-------- Data listing --------

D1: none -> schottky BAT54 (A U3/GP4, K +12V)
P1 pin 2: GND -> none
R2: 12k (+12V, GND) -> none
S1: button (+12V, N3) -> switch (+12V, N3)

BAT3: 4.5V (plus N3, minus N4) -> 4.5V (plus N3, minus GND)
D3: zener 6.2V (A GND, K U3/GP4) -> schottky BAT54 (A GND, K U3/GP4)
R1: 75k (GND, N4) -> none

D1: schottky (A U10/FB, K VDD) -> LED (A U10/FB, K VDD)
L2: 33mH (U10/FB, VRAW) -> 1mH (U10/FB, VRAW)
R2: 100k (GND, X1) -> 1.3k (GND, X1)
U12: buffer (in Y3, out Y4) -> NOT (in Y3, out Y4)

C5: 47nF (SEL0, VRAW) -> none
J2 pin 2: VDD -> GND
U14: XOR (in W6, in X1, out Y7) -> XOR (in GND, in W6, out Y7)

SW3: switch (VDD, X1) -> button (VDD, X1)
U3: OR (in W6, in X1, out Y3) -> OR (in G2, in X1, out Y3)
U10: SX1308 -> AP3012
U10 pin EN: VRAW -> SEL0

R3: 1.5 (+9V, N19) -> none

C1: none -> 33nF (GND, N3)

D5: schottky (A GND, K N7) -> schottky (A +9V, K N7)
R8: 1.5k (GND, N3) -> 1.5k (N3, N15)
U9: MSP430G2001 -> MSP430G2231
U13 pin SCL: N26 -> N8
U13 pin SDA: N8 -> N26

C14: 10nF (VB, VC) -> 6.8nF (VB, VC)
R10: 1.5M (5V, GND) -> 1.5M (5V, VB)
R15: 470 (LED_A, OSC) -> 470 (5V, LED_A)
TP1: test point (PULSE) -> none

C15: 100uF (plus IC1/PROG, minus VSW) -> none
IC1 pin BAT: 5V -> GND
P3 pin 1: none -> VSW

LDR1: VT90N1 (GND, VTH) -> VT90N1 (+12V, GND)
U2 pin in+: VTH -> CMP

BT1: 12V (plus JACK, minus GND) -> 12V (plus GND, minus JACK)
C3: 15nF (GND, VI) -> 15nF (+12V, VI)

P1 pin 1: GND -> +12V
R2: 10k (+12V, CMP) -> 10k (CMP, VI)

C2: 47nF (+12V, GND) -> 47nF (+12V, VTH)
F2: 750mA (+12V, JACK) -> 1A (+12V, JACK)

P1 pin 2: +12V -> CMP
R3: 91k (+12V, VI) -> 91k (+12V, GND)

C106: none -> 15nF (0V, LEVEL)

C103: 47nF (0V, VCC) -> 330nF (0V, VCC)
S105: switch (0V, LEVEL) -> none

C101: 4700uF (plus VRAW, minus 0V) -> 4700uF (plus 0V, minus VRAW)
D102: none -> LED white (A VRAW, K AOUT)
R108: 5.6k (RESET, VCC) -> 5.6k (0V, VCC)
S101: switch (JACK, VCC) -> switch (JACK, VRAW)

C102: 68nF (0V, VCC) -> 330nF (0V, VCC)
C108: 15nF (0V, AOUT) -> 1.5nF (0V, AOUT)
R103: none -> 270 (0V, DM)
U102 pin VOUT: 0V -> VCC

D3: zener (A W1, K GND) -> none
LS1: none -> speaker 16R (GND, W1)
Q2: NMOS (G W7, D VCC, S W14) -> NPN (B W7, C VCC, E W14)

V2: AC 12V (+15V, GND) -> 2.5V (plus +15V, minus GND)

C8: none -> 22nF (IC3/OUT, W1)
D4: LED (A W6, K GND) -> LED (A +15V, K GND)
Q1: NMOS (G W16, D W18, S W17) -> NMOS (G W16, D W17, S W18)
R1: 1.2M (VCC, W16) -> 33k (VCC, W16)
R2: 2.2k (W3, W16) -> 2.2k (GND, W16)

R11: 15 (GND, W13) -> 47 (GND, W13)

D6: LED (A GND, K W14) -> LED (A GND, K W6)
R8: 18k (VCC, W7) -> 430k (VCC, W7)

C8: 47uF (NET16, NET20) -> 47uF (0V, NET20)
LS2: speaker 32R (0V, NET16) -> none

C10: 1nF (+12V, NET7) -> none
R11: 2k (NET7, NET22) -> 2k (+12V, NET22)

--------

- _Exercise brief_: Where does "minus" appear in the records above? Copy each line that holds it.

- _Result of this exercise_:
BAT3: 4.5V (plus N3, minus N4) -> 4.5V (plus N3, minus GND)
C15: 100uF (plus IC1/PROG, minus VSW) -> none
BT1: 12V (plus JACK, minus GND) -> 12V (plus GND, minus JACK)
C101: 4700uF (plus VRAW, minus 0V) -> 4700uF (plus 0V, minus VRAW)
V2: AC 12V (+15V, GND) -> 2.5V (plus +15V, minus GND)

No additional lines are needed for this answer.